[TRY IT]
Show every line of the data below that includes the word "black".

[EXERCISE MATERIALS]
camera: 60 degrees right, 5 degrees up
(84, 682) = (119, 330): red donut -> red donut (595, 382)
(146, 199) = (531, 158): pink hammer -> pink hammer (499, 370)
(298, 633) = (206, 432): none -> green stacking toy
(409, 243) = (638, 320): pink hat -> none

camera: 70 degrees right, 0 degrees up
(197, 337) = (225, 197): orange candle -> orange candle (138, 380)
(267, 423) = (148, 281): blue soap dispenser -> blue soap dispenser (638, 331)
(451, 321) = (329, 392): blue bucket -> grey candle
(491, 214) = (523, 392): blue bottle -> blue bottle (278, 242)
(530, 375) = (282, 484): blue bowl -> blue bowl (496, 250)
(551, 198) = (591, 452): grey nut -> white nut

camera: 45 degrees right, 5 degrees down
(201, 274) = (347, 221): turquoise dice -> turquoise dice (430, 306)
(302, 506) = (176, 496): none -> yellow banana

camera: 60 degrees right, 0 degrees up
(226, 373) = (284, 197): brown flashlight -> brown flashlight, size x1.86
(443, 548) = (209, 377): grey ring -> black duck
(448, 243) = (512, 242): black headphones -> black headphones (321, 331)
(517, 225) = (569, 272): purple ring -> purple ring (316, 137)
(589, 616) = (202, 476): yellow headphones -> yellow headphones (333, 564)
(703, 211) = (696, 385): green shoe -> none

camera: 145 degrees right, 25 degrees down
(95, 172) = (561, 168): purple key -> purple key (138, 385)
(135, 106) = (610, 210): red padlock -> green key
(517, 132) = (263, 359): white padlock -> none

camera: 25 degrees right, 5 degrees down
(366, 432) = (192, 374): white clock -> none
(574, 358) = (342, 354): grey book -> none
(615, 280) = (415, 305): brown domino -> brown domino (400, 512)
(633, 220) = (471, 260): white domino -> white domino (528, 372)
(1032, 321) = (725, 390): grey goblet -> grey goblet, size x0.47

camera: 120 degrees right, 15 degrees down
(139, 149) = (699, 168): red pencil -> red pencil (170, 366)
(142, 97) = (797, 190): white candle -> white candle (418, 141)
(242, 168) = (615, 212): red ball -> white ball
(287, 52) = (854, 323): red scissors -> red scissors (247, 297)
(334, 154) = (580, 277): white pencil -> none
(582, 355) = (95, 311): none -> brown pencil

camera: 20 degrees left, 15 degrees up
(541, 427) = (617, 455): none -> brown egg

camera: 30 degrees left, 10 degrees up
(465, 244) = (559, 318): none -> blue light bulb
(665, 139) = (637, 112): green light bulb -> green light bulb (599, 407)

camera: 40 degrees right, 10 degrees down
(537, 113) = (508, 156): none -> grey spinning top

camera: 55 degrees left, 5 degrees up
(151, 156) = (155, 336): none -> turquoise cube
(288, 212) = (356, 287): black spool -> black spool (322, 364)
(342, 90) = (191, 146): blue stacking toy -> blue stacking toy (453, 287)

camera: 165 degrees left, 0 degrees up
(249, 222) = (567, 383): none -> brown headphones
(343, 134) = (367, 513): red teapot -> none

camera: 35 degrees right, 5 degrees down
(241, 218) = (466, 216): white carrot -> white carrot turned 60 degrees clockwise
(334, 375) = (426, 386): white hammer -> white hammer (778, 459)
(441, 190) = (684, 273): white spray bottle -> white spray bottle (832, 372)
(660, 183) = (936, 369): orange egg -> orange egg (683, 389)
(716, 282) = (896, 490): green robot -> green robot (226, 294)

[ANSWER]
(443, 548) = (209, 377): grey ring -> black duck
(448, 243) = (512, 242): black headphones -> black headphones (321, 331)
(288, 212) = (356, 287): black spool -> black spool (322, 364)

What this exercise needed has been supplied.